(RECORDED DATA begins)

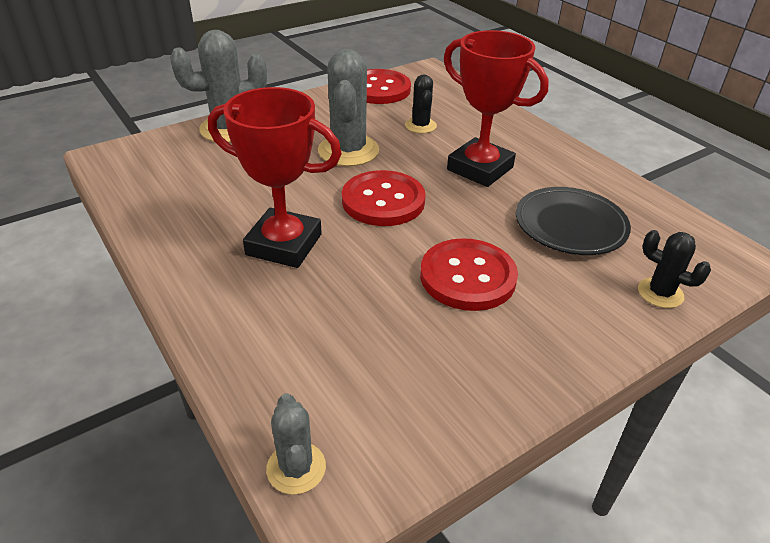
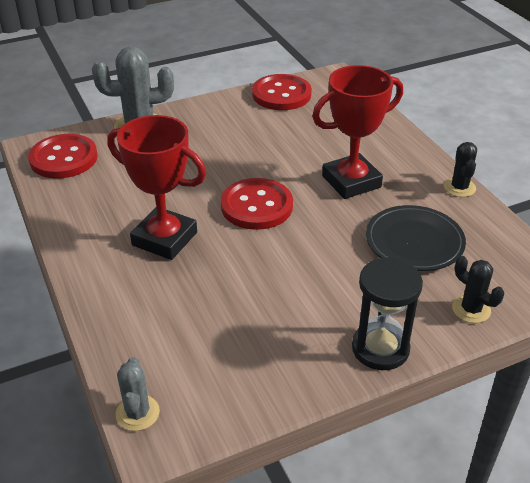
camera: 10 degrees right, 0 degrees up
(348, 151) = (238, 156): grey cactus -> none
(420, 126) = (310, 135): black cactus -> black cactus (459, 188)
(467, 277) = (309, 280): red button -> red button (63, 158)
(480, 168) = (351, 181): red trophy -> red trophy turned 75 degrees counterclockwise
(576, 348) = (380, 348): none -> black hourglass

(RECORDED DATA ends)

### [YOUR TASK]
Filter the entries above down to the lines containing the word "cactus".

### [REPLY]
(348, 151) = (238, 156): grey cactus -> none
(420, 126) = (310, 135): black cactus -> black cactus (459, 188)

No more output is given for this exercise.